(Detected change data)

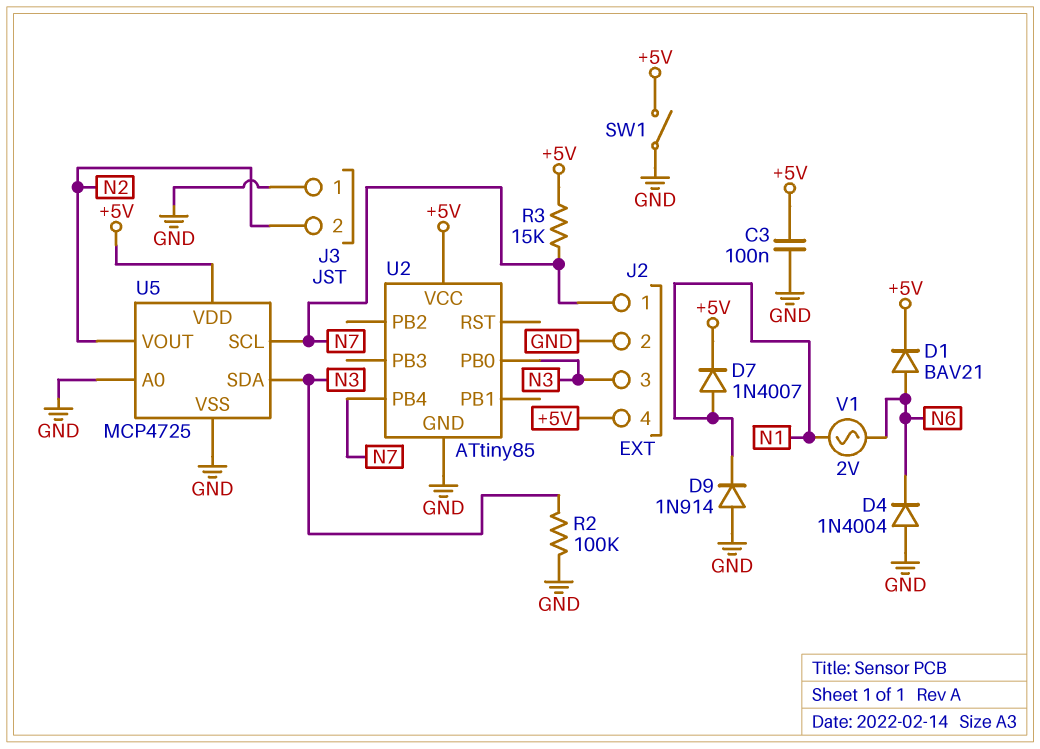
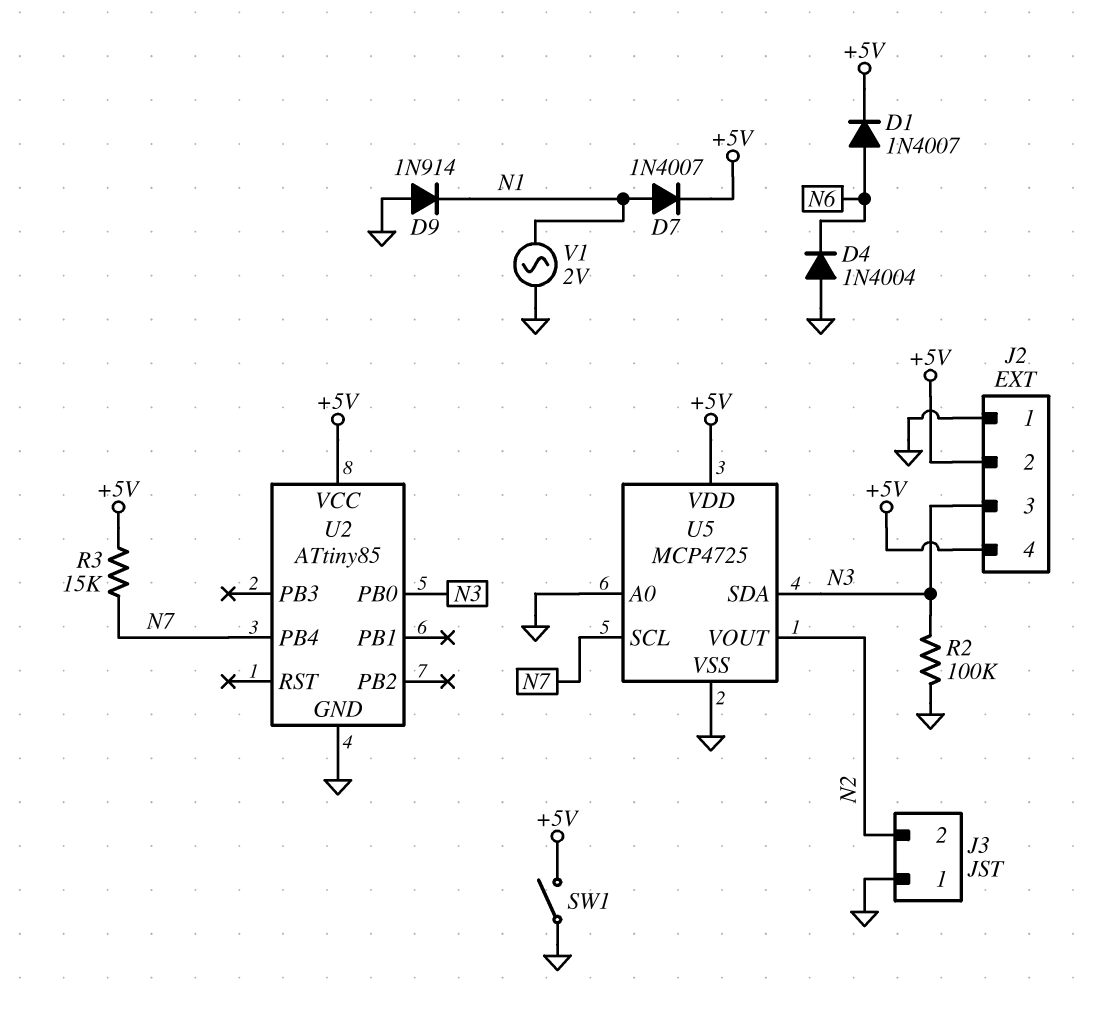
C3: 100nF (+5V, GND) -> none
D1: diode BAV21 (A N6, K +5V) -> diode 1N4007 (A N6, K +5V)
J2 pin 1: N7 -> GND
J2 pin 2: GND -> +5V
V1: AC 2V (N1, N6) -> AC 2V (GND, N1)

_What is required_
Your copy of the records must match them exactly, except that no pictures appear in it.

_Written solution_
C3: 100nF (+5V, GND) -> none
D1: diode BAV21 (A N6, K +5V) -> diode 1N4007 (A N6, K +5V)
J2 pin 1: N7 -> GND
J2 pin 2: GND -> +5V
V1: AC 2V (N1, N6) -> AC 2V (GND, N1)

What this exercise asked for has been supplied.